Object change listings
Content starts

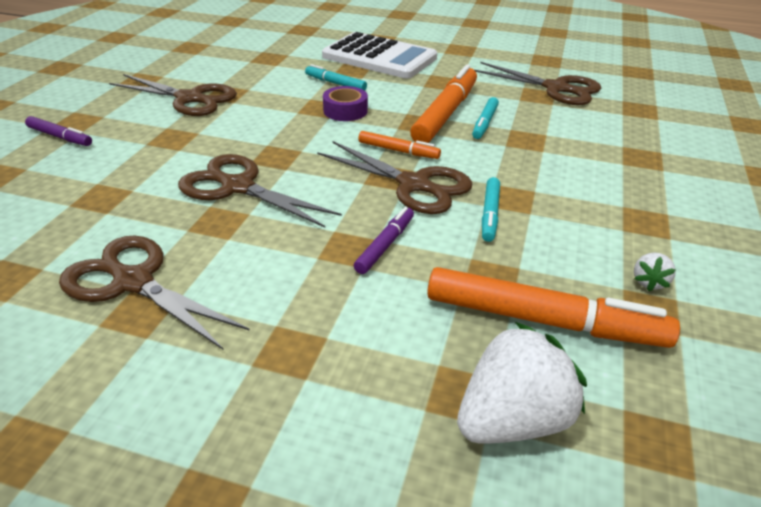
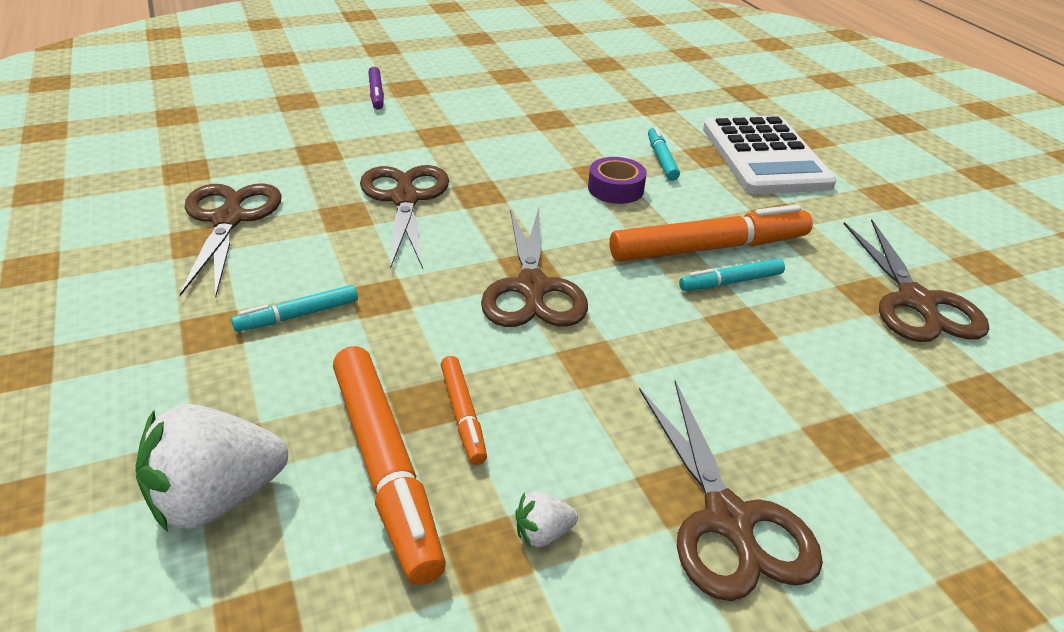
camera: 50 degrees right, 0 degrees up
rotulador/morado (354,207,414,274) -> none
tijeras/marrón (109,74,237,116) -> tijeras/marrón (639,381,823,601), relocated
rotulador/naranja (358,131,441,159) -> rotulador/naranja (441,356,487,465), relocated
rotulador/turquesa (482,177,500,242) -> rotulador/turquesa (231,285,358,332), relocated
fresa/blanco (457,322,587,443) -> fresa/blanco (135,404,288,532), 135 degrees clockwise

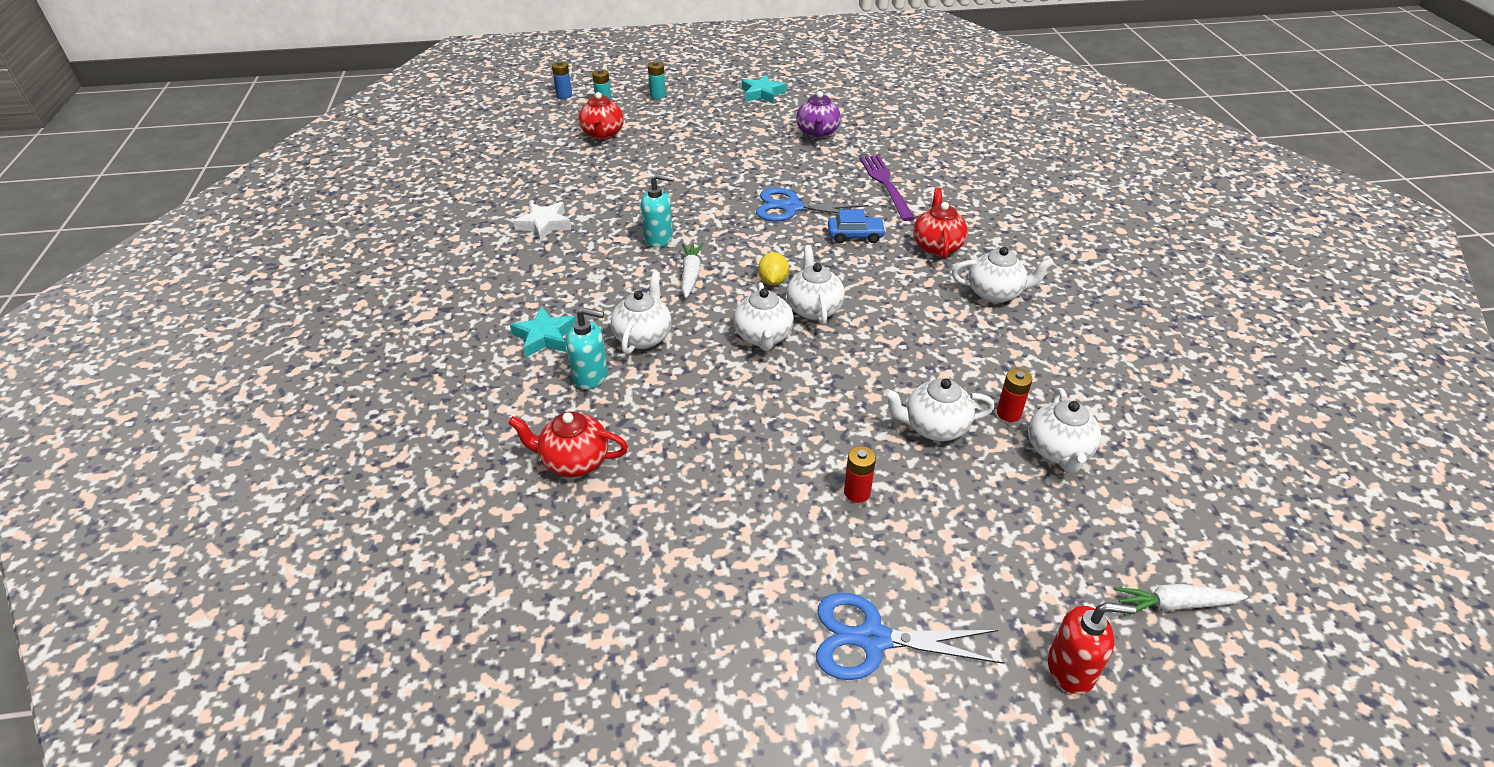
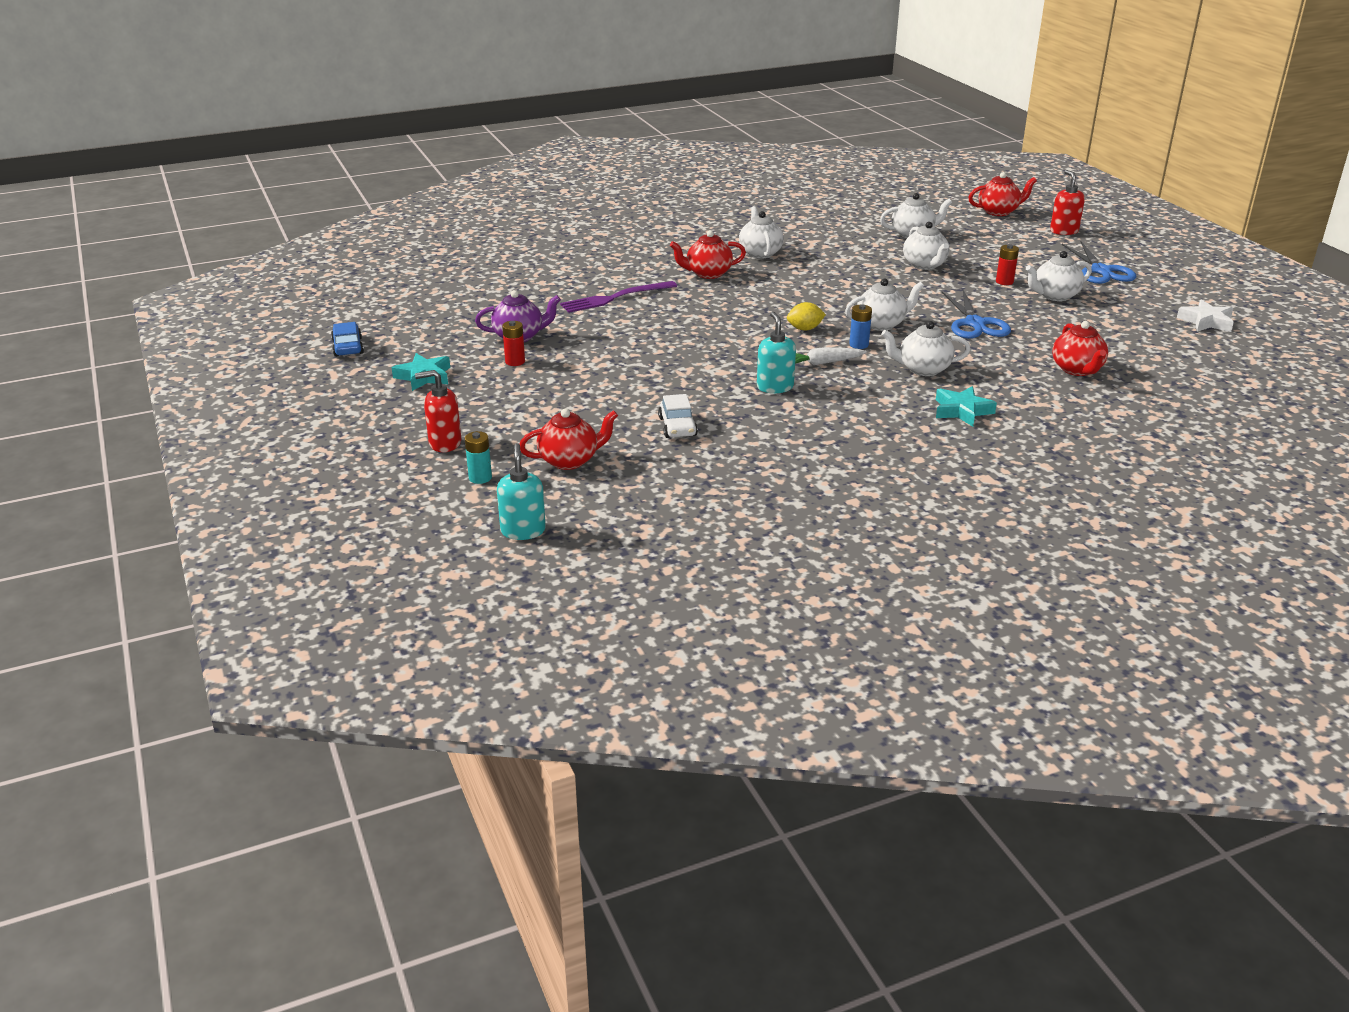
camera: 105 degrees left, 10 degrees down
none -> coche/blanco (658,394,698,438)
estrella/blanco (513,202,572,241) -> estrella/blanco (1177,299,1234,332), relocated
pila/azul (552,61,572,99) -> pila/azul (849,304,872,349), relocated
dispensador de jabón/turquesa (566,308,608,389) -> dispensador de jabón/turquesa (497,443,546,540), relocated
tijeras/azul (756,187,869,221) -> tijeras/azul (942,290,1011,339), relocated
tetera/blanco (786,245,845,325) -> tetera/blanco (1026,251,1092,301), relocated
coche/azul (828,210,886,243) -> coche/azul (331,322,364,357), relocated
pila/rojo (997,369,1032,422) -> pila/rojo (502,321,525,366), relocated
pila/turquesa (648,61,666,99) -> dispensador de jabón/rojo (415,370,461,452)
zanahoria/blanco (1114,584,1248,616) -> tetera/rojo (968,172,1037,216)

Content ends

→ **Task goal**
For each line of the entries that includes "rotulador", show that line.

→ **Finished exercise**
rotulador/morado (354,207,414,274) -> none
rotulador/naranja (358,131,441,159) -> rotulador/naranja (441,356,487,465), relocated
rotulador/turquesa (482,177,500,242) -> rotulador/turquesa (231,285,358,332), relocated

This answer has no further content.